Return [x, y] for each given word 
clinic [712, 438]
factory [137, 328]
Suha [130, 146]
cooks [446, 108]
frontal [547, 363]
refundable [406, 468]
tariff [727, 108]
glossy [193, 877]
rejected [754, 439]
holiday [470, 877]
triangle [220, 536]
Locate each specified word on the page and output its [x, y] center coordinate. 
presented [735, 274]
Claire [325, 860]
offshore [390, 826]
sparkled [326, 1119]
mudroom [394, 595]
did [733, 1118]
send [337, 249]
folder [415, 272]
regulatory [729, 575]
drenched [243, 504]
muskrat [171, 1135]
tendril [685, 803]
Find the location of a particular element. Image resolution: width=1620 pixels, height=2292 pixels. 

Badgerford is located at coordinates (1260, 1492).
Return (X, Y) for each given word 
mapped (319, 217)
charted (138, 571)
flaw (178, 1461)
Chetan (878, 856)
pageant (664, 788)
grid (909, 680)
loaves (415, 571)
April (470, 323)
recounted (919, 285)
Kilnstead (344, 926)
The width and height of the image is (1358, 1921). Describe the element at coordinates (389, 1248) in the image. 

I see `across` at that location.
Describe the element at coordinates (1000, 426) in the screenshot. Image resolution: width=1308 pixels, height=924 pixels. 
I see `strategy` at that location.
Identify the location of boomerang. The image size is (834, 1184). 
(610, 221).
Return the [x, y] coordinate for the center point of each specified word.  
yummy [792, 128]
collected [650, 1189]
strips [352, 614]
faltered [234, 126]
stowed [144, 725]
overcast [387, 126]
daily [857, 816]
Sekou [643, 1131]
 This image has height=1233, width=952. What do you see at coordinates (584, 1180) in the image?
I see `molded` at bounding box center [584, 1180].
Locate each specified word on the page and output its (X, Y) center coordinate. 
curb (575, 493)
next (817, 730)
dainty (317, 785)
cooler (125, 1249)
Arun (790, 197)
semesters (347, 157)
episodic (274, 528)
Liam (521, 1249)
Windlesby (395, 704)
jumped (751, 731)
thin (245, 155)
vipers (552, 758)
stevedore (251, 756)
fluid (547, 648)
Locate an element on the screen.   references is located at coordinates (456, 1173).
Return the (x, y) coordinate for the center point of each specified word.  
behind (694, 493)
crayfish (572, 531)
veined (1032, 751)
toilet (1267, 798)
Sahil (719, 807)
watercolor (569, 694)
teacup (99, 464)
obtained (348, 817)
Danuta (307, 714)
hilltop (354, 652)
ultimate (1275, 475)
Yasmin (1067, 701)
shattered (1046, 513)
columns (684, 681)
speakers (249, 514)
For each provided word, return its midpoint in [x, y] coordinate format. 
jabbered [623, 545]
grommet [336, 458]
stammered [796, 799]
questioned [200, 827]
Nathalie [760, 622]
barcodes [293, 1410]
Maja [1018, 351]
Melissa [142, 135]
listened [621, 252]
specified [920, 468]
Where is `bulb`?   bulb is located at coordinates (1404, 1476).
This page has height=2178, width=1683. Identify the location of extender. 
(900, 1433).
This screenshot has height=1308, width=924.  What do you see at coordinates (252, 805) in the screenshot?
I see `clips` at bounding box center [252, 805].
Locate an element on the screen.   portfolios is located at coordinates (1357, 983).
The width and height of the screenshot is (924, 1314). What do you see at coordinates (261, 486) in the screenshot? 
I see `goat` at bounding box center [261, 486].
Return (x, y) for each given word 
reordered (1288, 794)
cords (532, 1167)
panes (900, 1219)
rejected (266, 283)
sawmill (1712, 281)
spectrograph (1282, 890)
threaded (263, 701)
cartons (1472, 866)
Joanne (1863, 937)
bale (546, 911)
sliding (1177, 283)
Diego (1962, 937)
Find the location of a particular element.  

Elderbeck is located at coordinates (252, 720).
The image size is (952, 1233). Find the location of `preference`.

==============================

■ **What needs to be done**: Render the rows from the very first line through the line containing "sparkled [326, 1119]", inclusive, as a JSON list of strings, one string per line, with any blank lines left out.

■ **Reply**:
[
  "Return [x, y] for each given word ",
  "clinic [712, 438]",
  "factory [137, 328]",
  "Suha [130, 146]",
  "cooks [446, 108]",
  "frontal [547, 363]",
  "refundable [406, 468]",
  "tariff [727, 108]",
  "glossy [193, 877]",
  "rejected [754, 439]",
  "holiday [470, 877]",
  "triangle [220, 536]",
  "Locate each specified word on the page and output its [x, y] center coordinate. ",
  "presented [735, 274]",
  "Claire [325, 860]",
  "offshore [390, 826]",
  "sparkled [326, 1119]"
]